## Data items
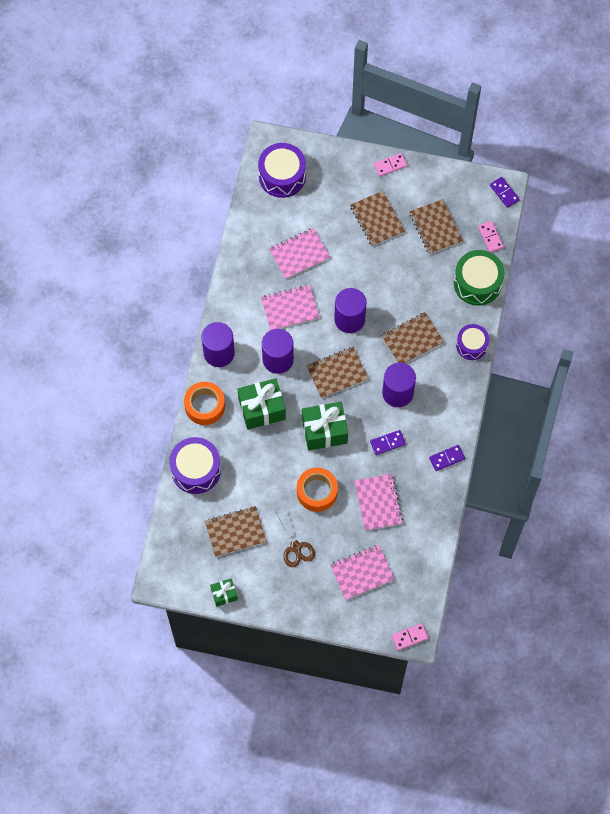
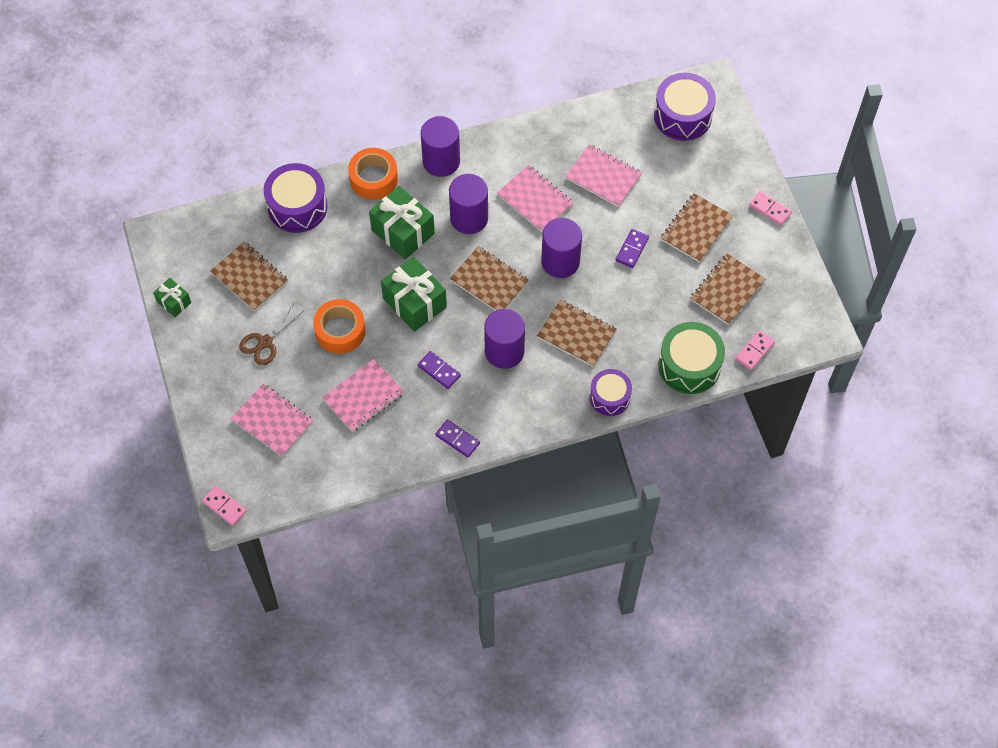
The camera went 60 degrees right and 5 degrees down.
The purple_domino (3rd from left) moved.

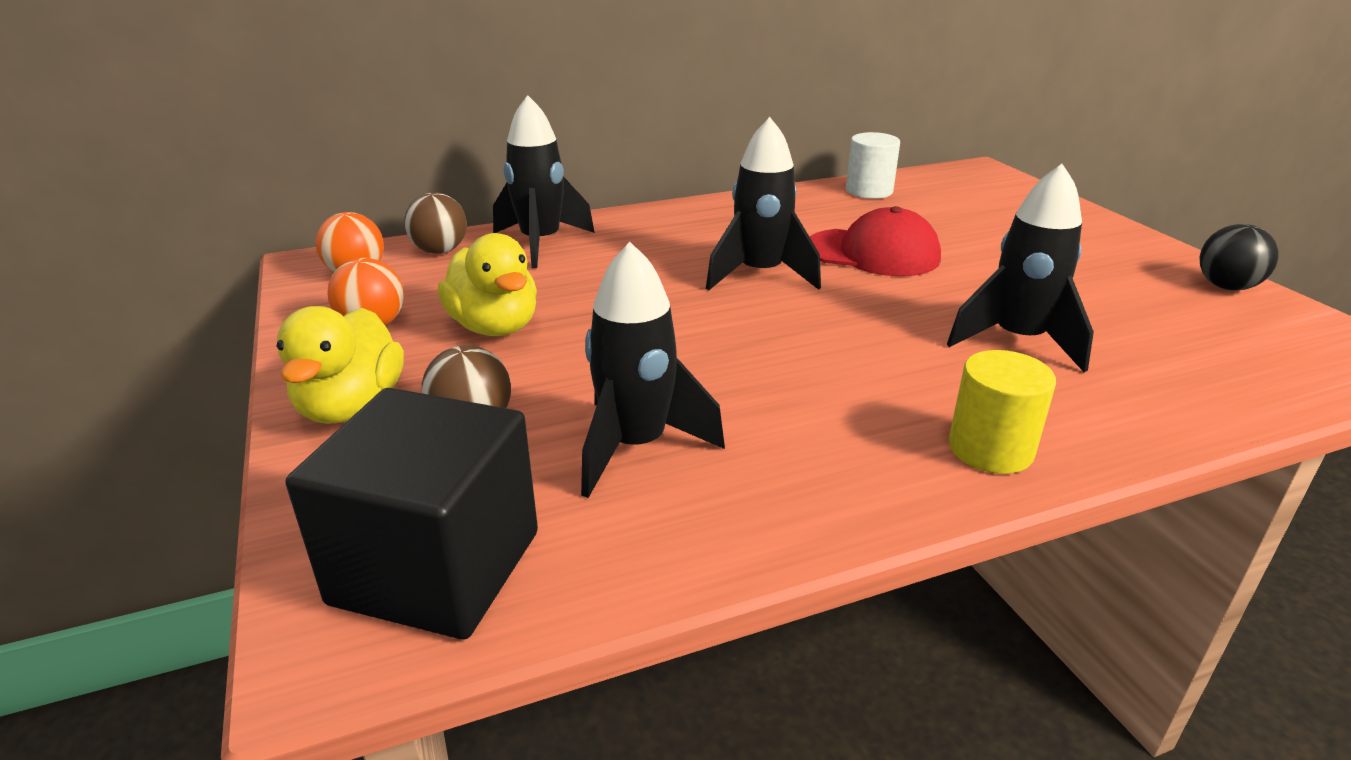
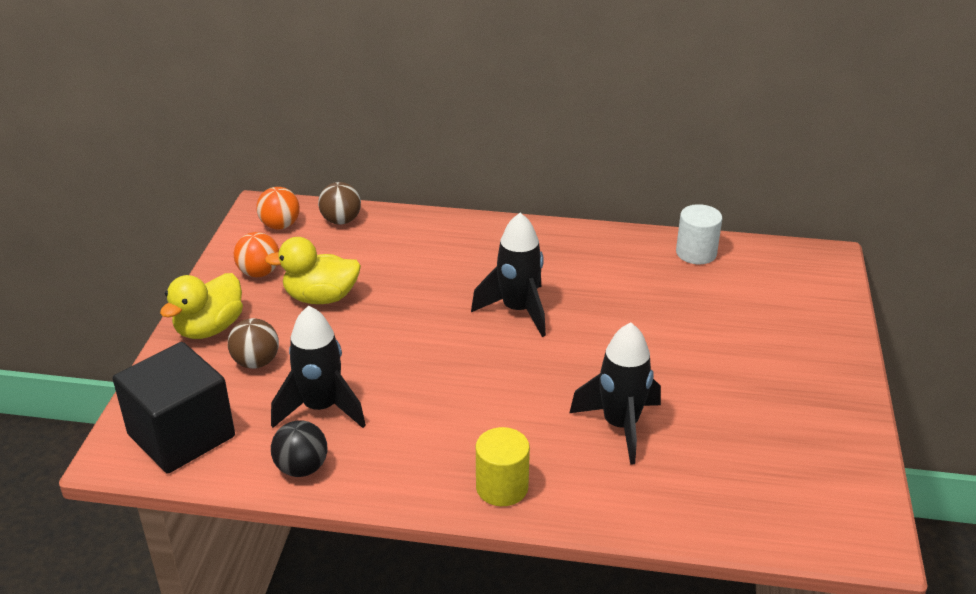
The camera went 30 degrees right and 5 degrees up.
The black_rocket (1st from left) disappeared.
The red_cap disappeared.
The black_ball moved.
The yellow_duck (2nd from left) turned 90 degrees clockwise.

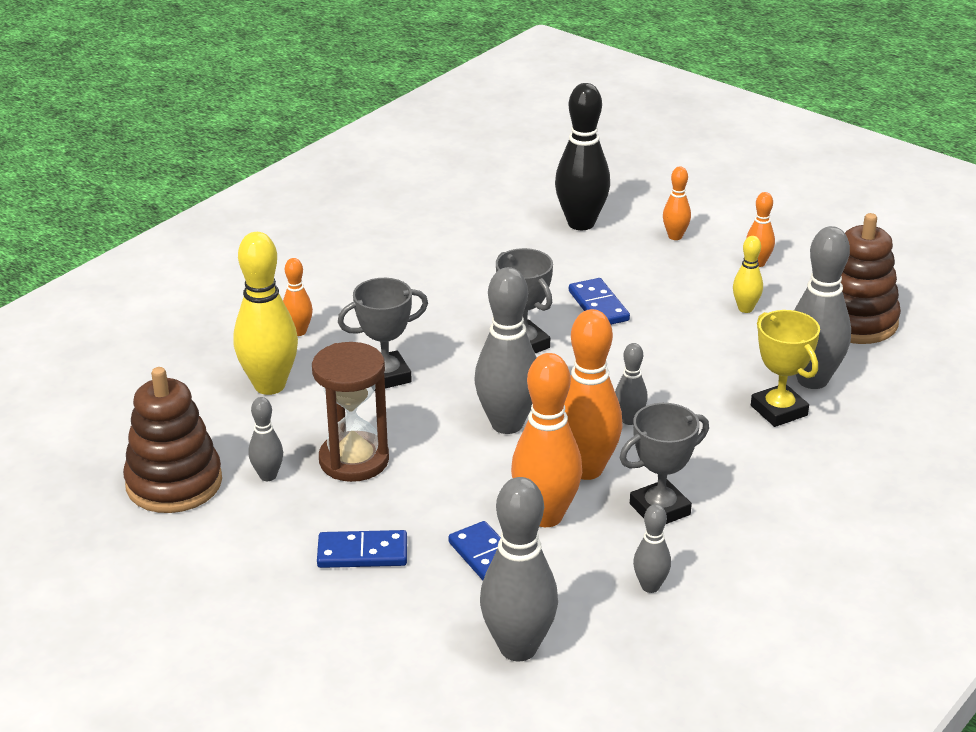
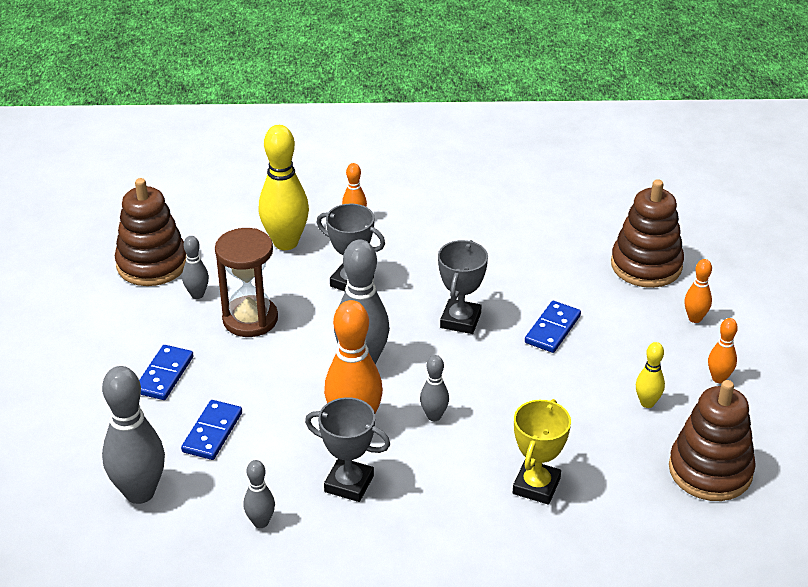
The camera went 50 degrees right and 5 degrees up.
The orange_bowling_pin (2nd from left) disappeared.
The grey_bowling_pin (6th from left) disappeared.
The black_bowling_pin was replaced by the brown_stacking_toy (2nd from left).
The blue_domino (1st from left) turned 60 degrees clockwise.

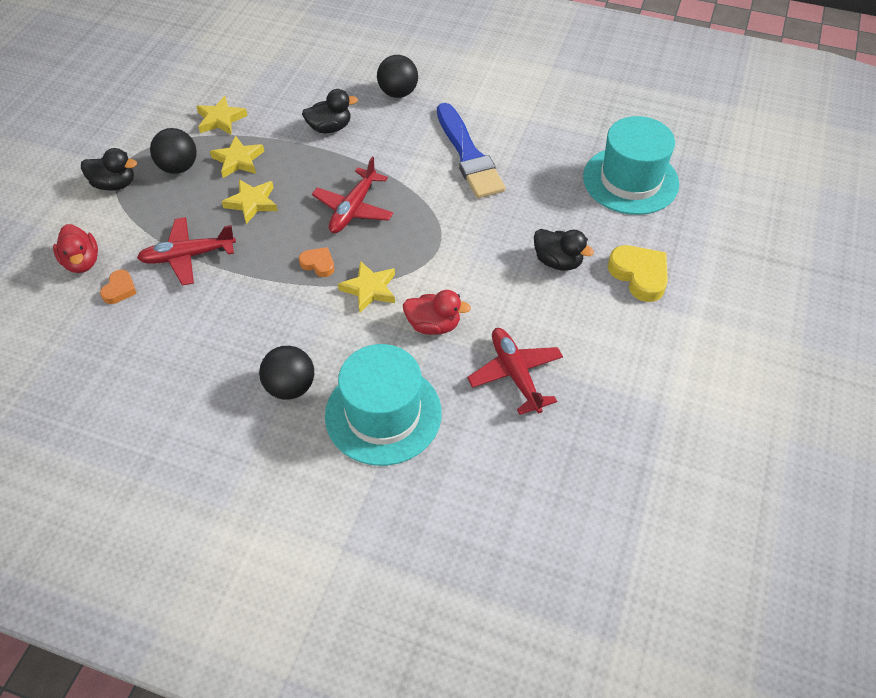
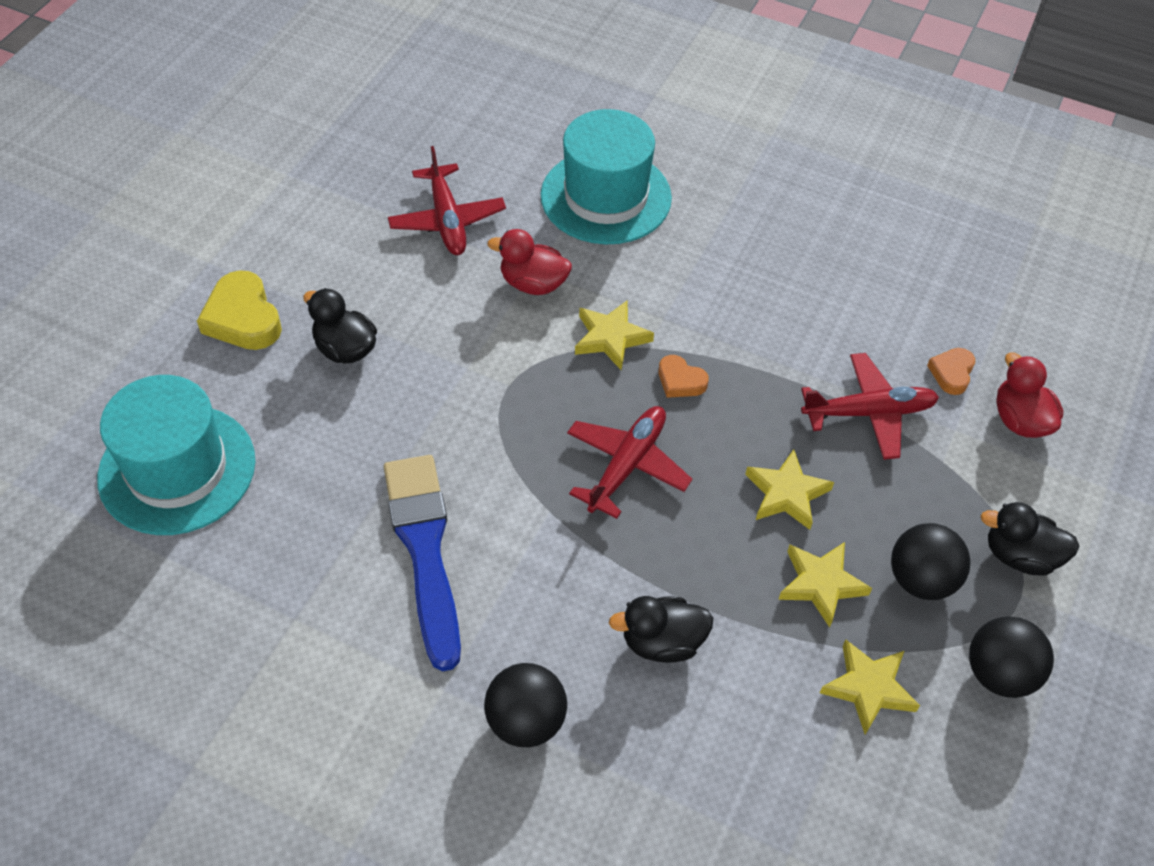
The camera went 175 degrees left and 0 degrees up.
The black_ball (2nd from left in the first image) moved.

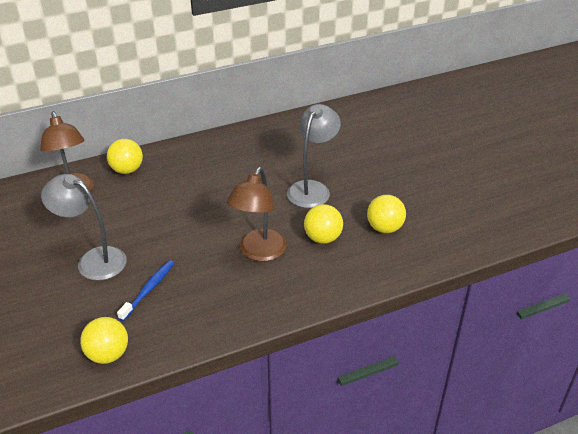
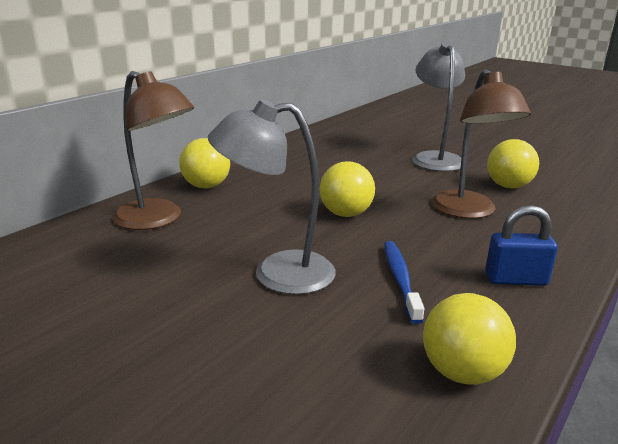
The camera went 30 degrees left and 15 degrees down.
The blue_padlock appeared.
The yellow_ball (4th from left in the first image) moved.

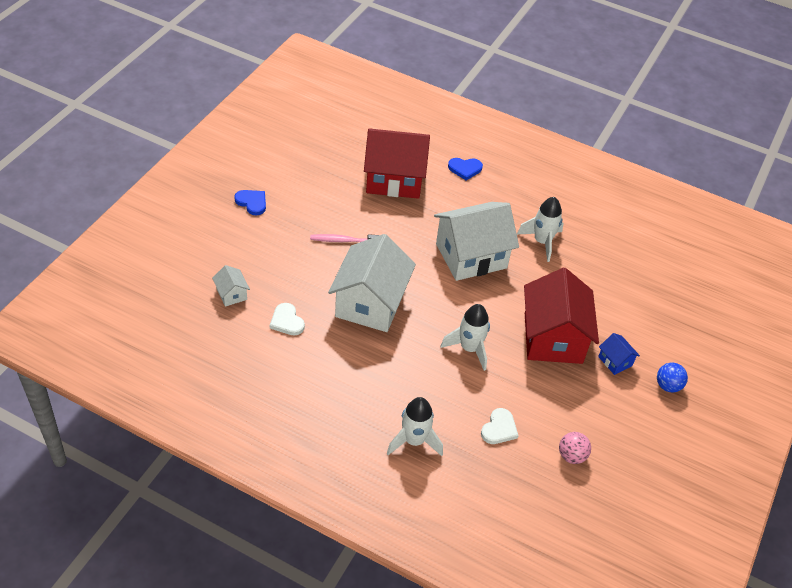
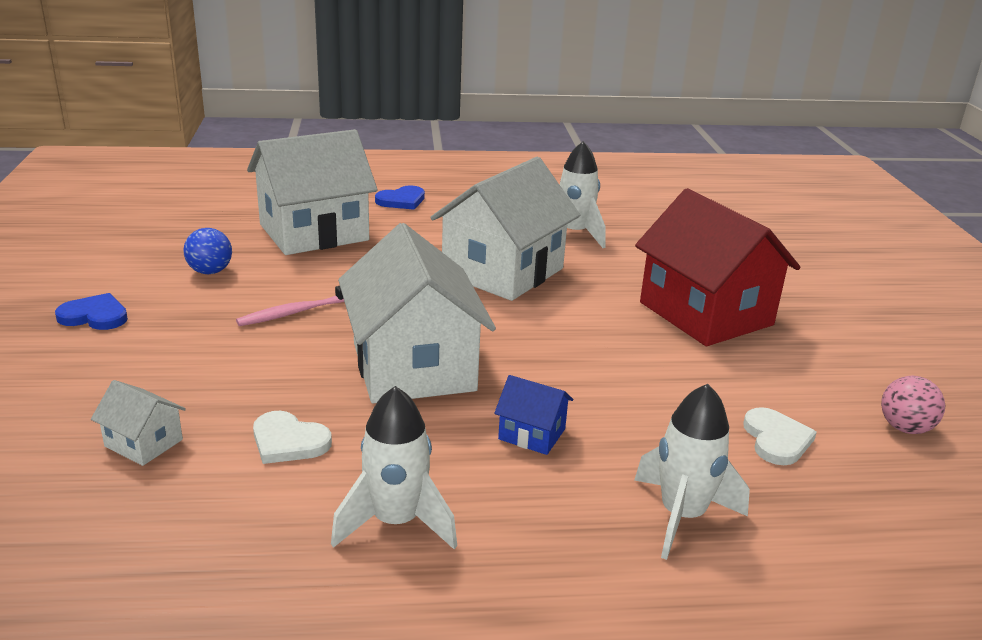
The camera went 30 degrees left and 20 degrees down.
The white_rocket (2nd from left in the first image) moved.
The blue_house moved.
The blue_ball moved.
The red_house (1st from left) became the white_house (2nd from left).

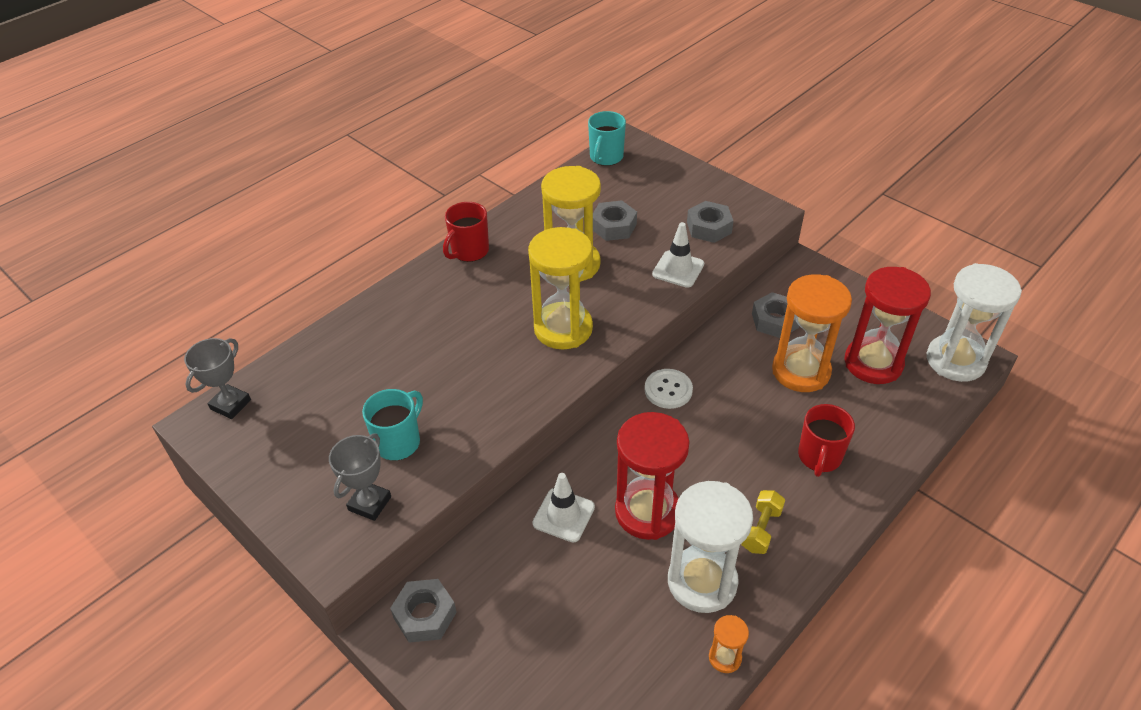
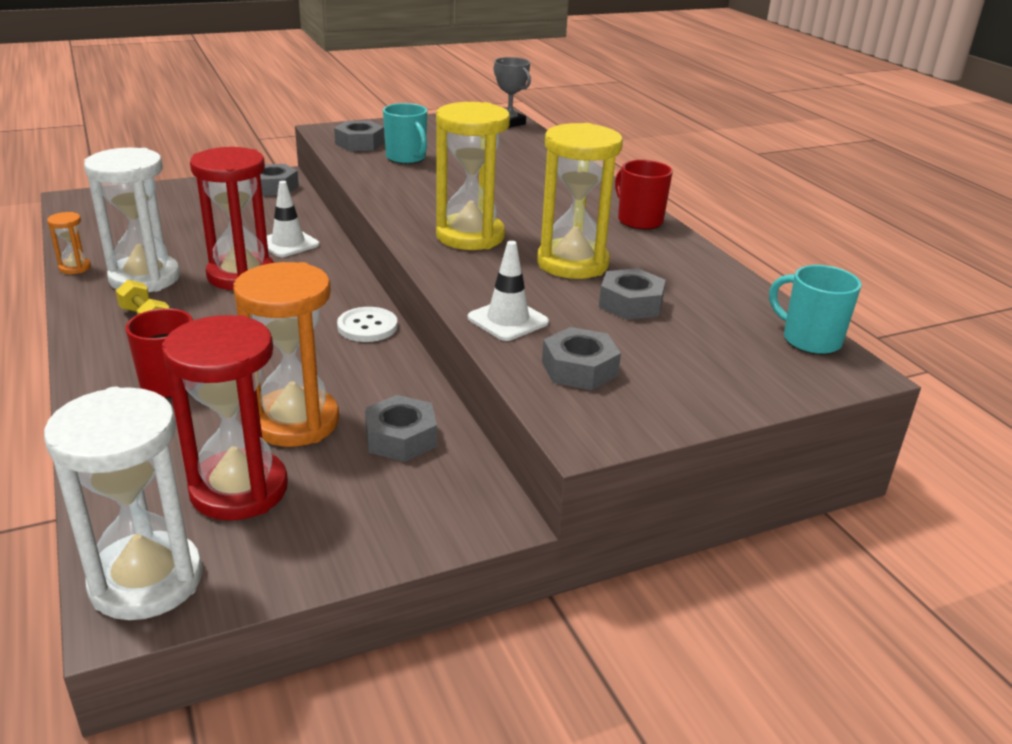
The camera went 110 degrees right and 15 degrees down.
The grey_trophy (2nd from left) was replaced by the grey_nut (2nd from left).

## Task requirements
Print all the records again exactly; do not include any picture.

## Response area
The camera went 60 degrees right and 5 degrees down.
The purple_domino (3rd from left) moved.

The camera went 30 degrees right and 5 degrees up.
The black_rocket (1st from left) disappeared.
The red_cap disappeared.
The black_ball moved.
The yellow_duck (2nd from left) turned 90 degrees clockwise.

The camera went 50 degrees right and 5 degrees up.
The orange_bowling_pin (2nd from left) disappeared.
The grey_bowling_pin (6th from left) disappeared.
The black_bowling_pin was replaced by the brown_stacking_toy (2nd from left).
The blue_domino (1st from left) turned 60 degrees clockwise.

The camera went 175 degrees left and 0 degrees up.
The black_ball (2nd from left in the first image) moved.

The camera went 30 degrees left and 15 degrees down.
The blue_padlock appeared.
The yellow_ball (4th from left in the first image) moved.

The camera went 30 degrees left and 20 degrees down.
The white_rocket (2nd from left in the first image) moved.
The blue_house moved.
The blue_ball moved.
The red_house (1st from left) became the white_house (2nd from left).

The camera went 110 degrees right and 15 degrees down.
The grey_trophy (2nd from left) was replaced by the grey_nut (2nd from left).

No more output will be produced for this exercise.